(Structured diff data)
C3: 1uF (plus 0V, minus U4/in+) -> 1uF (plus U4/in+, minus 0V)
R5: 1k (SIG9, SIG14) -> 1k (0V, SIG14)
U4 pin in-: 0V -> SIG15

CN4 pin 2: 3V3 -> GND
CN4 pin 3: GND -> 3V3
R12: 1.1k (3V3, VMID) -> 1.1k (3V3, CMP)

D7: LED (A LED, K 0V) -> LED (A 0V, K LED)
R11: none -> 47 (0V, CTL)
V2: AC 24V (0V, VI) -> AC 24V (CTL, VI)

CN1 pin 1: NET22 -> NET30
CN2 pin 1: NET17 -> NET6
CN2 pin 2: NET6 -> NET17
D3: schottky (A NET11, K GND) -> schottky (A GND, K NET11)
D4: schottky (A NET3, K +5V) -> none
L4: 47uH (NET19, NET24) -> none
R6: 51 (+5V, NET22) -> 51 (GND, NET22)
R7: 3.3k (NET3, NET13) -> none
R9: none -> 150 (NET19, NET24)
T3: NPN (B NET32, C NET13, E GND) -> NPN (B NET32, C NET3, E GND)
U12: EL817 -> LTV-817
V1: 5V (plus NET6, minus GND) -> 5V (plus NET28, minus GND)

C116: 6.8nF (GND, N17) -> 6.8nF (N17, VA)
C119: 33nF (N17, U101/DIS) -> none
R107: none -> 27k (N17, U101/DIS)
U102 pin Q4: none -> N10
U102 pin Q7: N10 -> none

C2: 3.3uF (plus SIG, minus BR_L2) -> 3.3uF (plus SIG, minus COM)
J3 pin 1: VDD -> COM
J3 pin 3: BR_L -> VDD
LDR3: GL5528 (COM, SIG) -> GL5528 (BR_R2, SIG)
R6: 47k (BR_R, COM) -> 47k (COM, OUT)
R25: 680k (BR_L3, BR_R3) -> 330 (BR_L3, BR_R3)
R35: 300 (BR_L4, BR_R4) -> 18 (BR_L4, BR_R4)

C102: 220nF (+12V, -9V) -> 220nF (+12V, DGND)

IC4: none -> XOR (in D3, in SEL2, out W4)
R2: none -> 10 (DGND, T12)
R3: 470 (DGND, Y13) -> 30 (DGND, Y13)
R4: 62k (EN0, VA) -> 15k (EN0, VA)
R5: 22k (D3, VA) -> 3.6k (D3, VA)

• _Your assignment_: Give back, unchanged, the line that holds "R6: 47k (BR_R, COM) -> 47k (COM, OUT)" along with all lines after it through the last line above.

• _Result_:
R6: 47k (BR_R, COM) -> 47k (COM, OUT)
R25: 680k (BR_L3, BR_R3) -> 330 (BR_L3, BR_R3)
R35: 300 (BR_L4, BR_R4) -> 18 (BR_L4, BR_R4)

C102: 220nF (+12V, -9V) -> 220nF (+12V, DGND)

IC4: none -> XOR (in D3, in SEL2, out W4)
R2: none -> 10 (DGND, T12)
R3: 470 (DGND, Y13) -> 30 (DGND, Y13)
R4: 62k (EN0, VA) -> 15k (EN0, VA)
R5: 22k (D3, VA) -> 3.6k (D3, VA)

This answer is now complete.